═════ Provided information
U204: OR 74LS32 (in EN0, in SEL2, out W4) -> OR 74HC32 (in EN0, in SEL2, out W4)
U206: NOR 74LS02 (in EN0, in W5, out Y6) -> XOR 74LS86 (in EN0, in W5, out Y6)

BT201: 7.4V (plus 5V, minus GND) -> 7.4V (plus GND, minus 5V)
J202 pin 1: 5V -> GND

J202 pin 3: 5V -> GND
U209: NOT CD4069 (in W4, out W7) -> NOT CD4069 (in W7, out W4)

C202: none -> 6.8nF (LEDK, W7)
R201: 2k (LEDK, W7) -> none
══════════
═════ Provided information
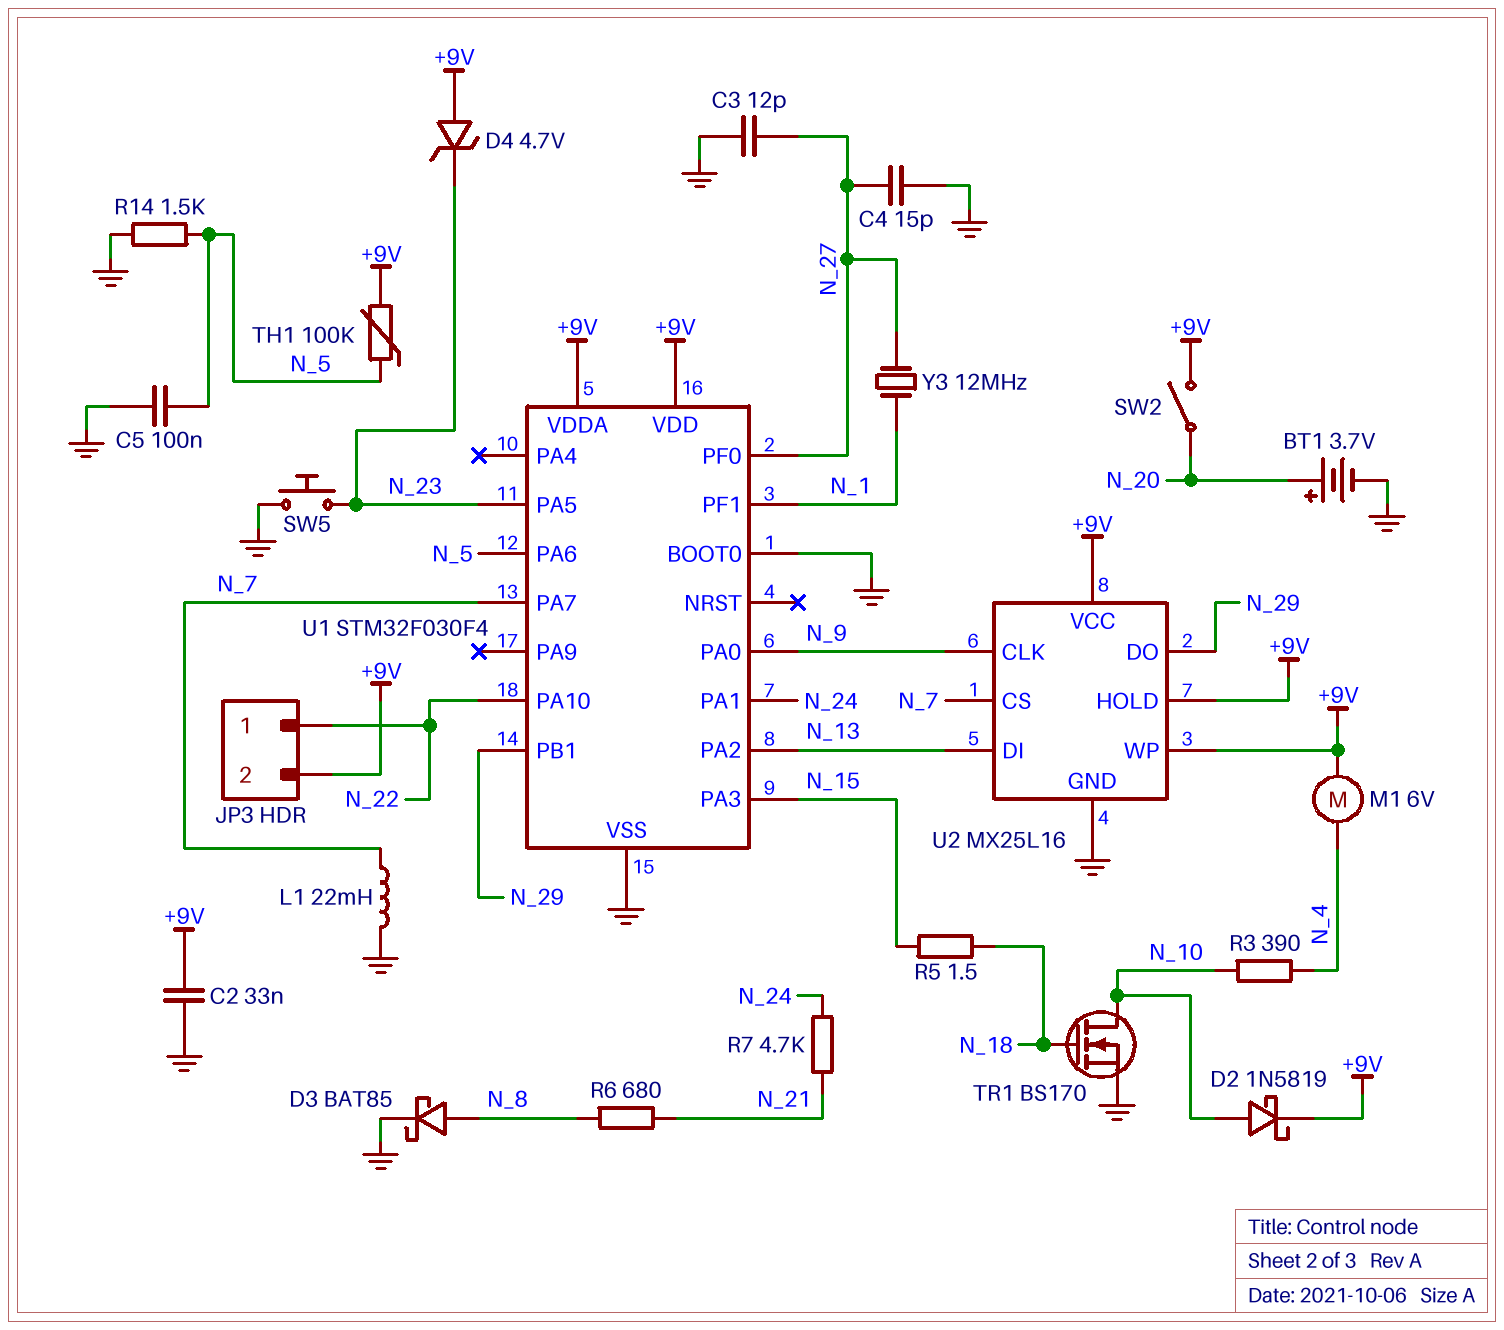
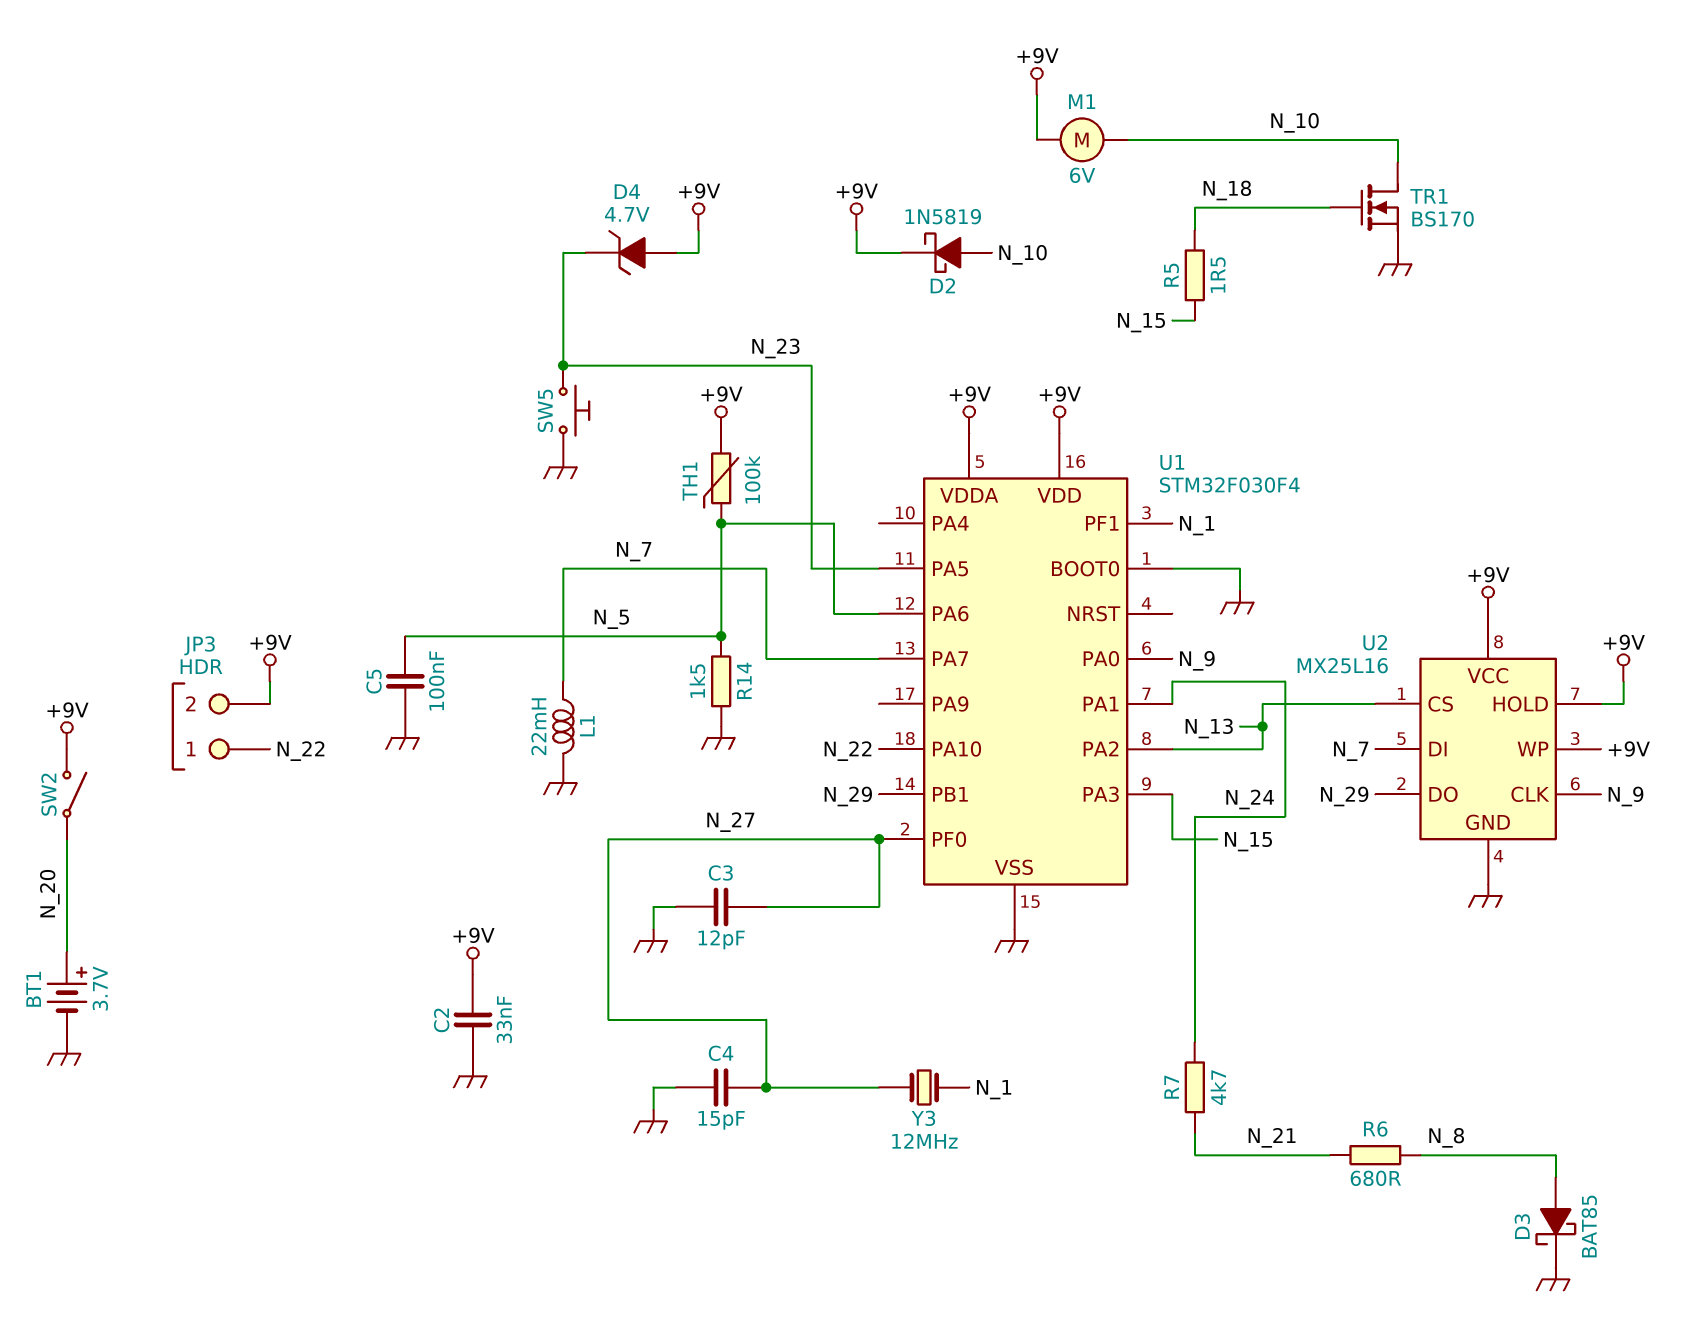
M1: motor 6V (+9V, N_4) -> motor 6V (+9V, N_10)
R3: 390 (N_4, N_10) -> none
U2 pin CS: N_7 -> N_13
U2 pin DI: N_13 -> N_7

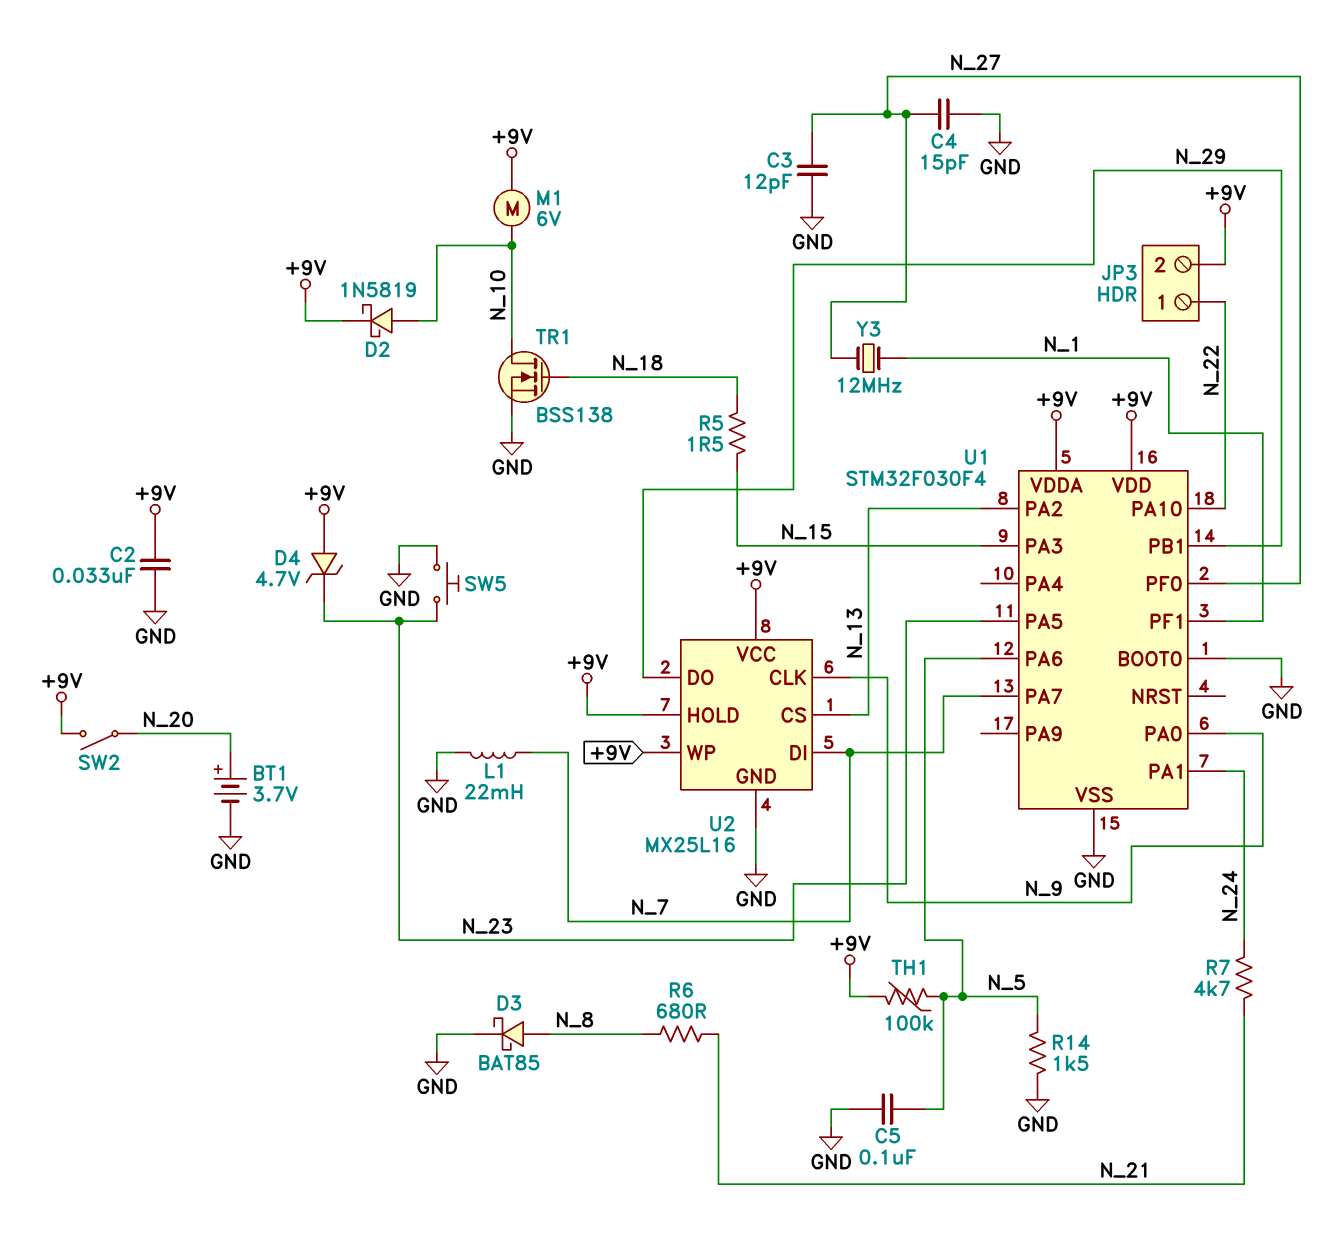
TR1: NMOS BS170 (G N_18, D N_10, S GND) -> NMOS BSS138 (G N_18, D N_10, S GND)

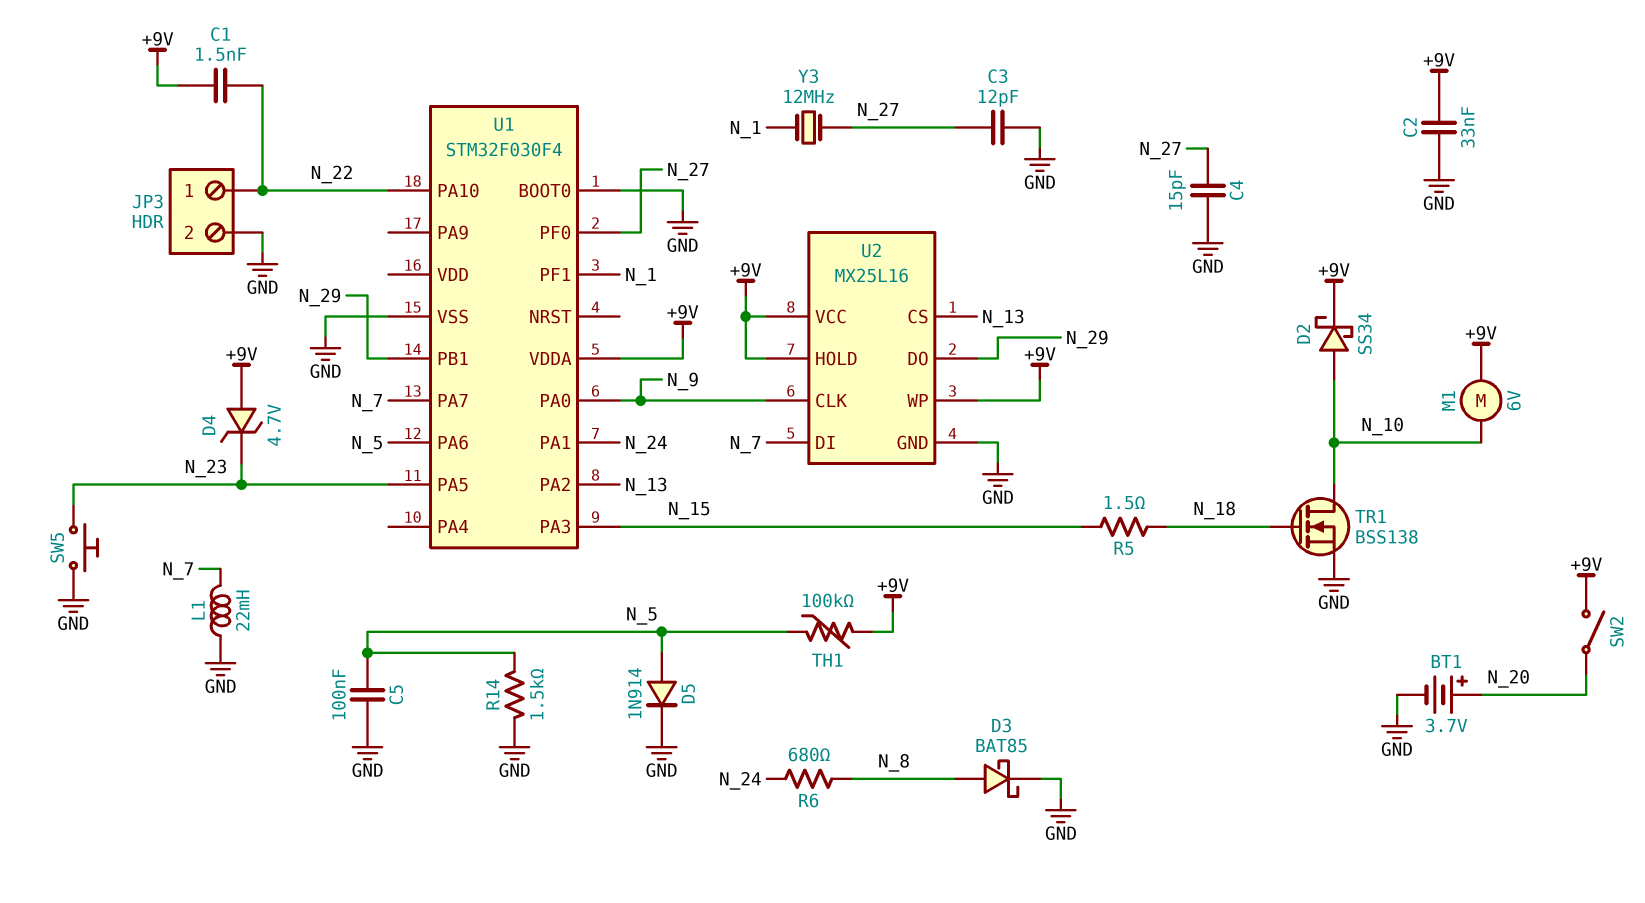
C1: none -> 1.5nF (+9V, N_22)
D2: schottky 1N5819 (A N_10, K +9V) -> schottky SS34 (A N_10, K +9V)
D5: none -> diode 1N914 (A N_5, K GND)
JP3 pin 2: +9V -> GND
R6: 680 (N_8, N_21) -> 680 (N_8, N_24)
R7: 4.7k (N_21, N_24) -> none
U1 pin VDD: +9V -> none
══════════
→ What to produce
Starting at the line that has "D2: schottky 1N5819" and ending at the line that has "U1 pin VDD: +9V -> none", please write out the lines above exactly, leaving out all others.

→ Result of the exercise
D2: schottky 1N5819 (A N_10, K +9V) -> schottky SS34 (A N_10, K +9V)
D5: none -> diode 1N914 (A N_5, K GND)
JP3 pin 2: +9V -> GND
R6: 680 (N_8, N_21) -> 680 (N_8, N_24)
R7: 4.7k (N_21, N_24) -> none
U1 pin VDD: +9V -> none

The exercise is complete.